▶ **Instructions for the task**: Look through the records that follow. Copy every line containing the word "none".
########
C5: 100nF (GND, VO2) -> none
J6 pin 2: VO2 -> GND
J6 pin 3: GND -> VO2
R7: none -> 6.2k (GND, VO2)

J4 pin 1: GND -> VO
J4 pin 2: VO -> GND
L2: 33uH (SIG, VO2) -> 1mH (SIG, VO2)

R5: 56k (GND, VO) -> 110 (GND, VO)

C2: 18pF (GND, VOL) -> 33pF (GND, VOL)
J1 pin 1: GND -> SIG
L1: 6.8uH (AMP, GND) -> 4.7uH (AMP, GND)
########
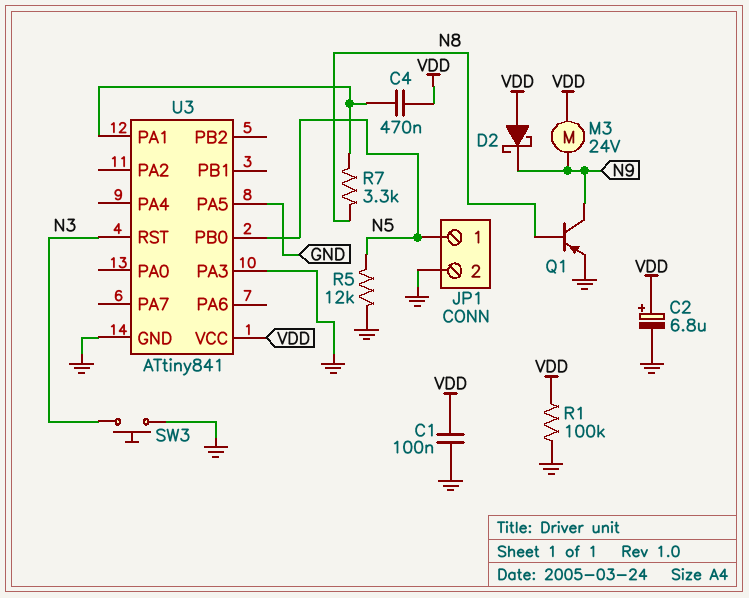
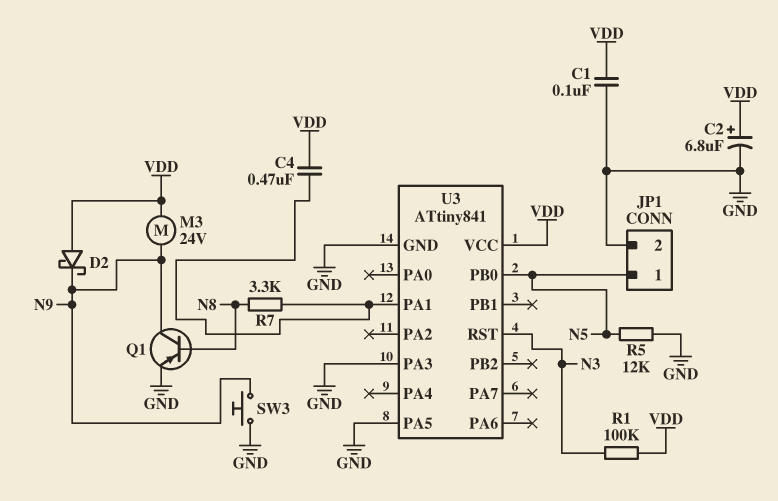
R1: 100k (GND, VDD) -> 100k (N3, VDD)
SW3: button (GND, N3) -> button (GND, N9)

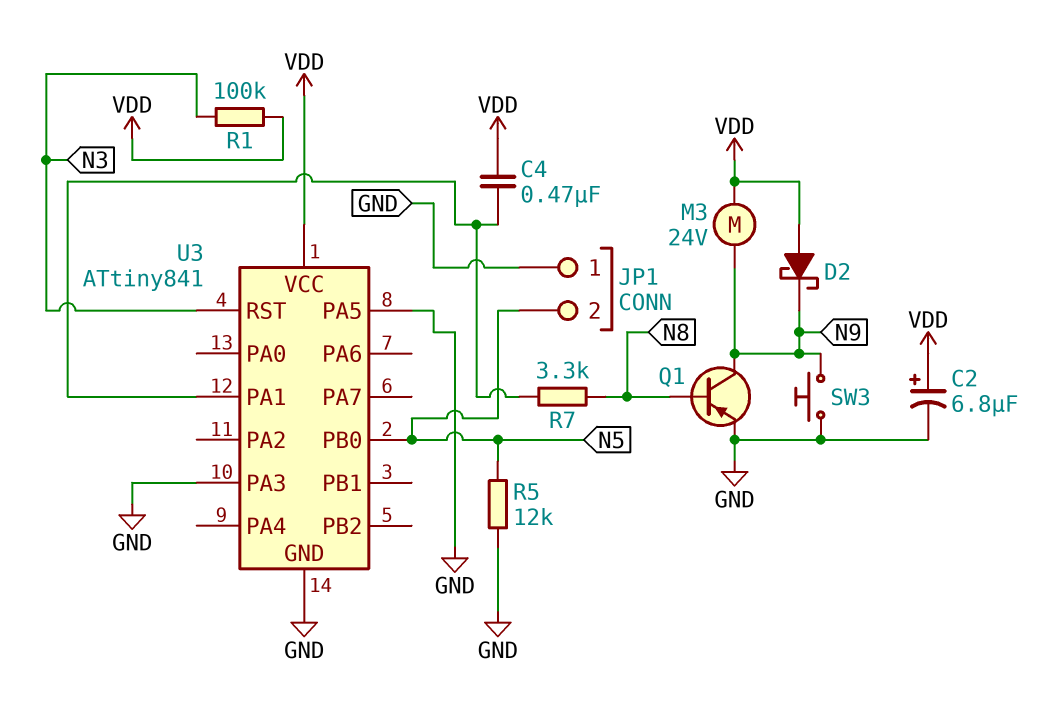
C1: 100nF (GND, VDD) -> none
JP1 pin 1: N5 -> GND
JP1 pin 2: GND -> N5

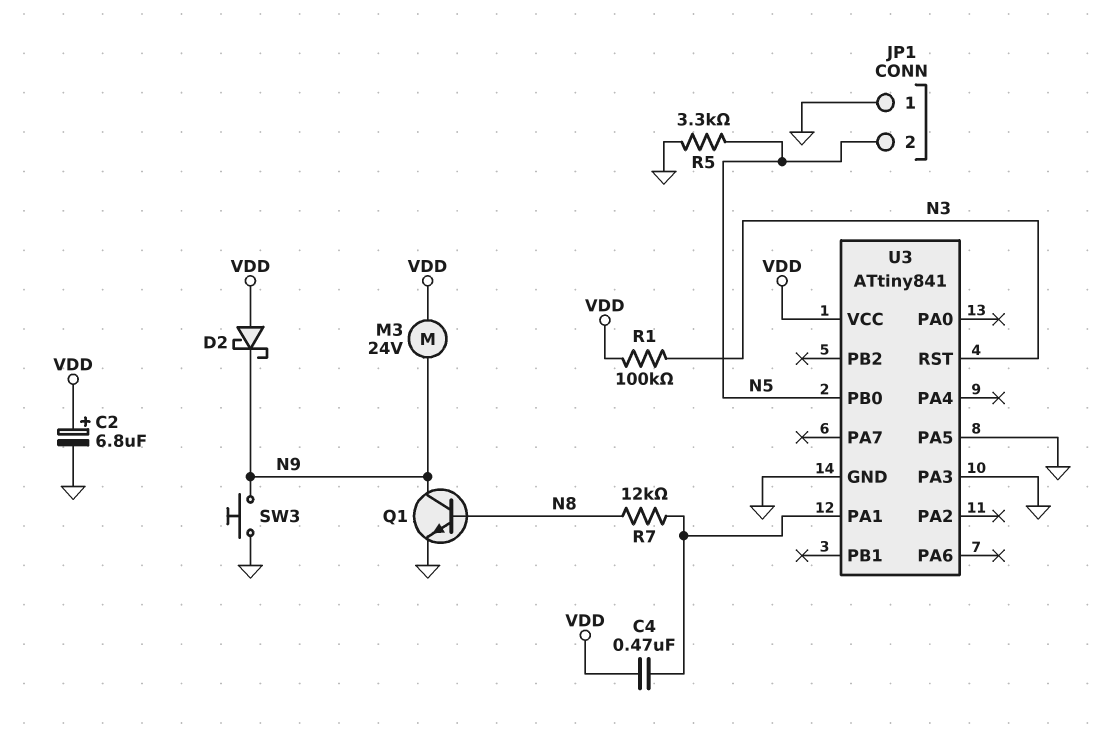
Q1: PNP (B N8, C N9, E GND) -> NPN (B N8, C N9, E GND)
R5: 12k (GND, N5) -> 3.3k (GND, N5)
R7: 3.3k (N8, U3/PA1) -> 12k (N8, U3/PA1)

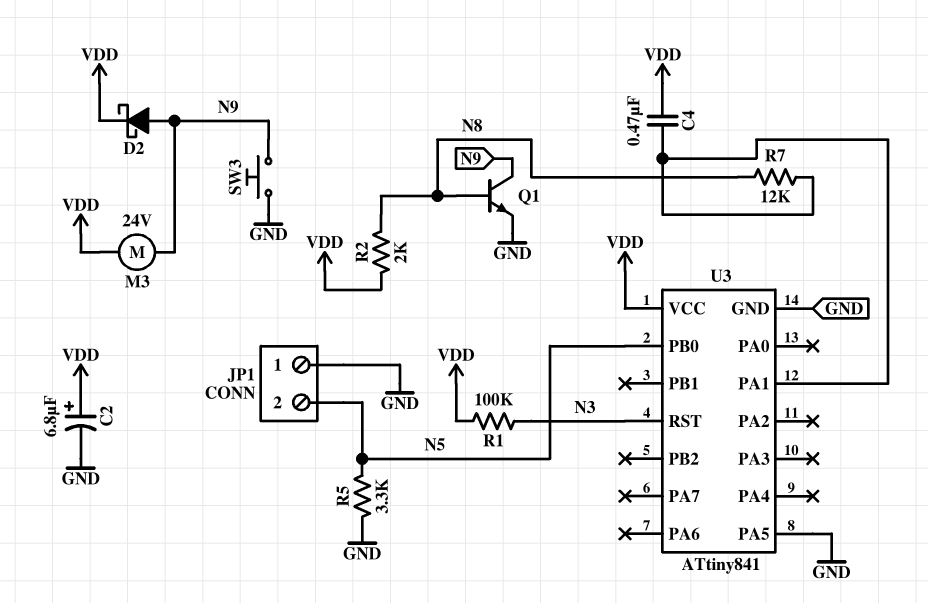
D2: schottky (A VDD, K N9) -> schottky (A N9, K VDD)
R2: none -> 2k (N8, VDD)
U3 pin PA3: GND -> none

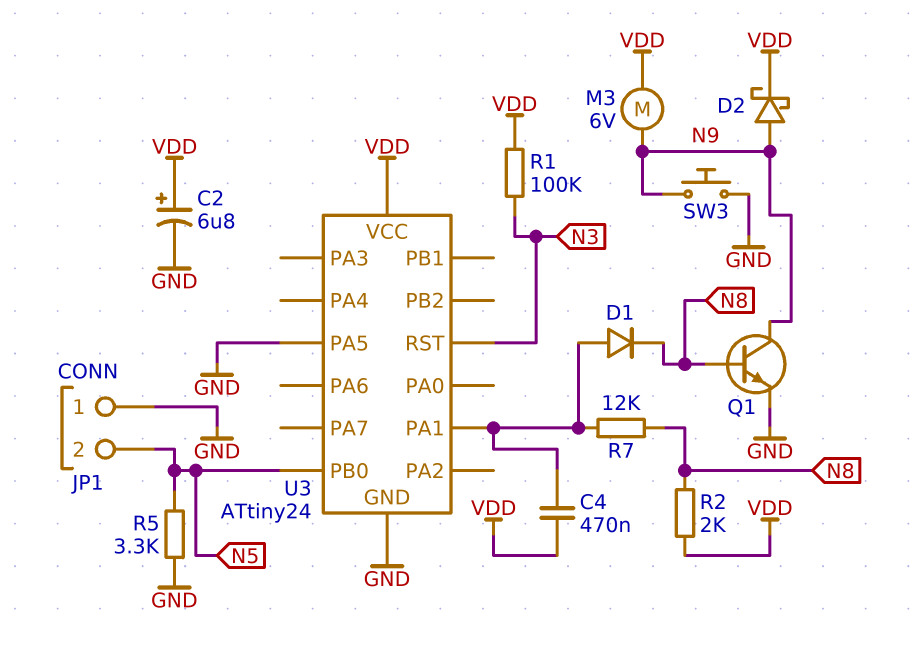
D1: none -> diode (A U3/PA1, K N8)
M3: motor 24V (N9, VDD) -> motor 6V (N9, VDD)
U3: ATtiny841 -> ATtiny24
########
▶ **Response**:
C5: 100nF (GND, VO2) -> none
R7: none -> 6.2k (GND, VO2)
C1: 100nF (GND, VDD) -> none
R2: none -> 2k (N8, VDD)
U3 pin PA3: GND -> none
D1: none -> diode (A U3/PA1, K N8)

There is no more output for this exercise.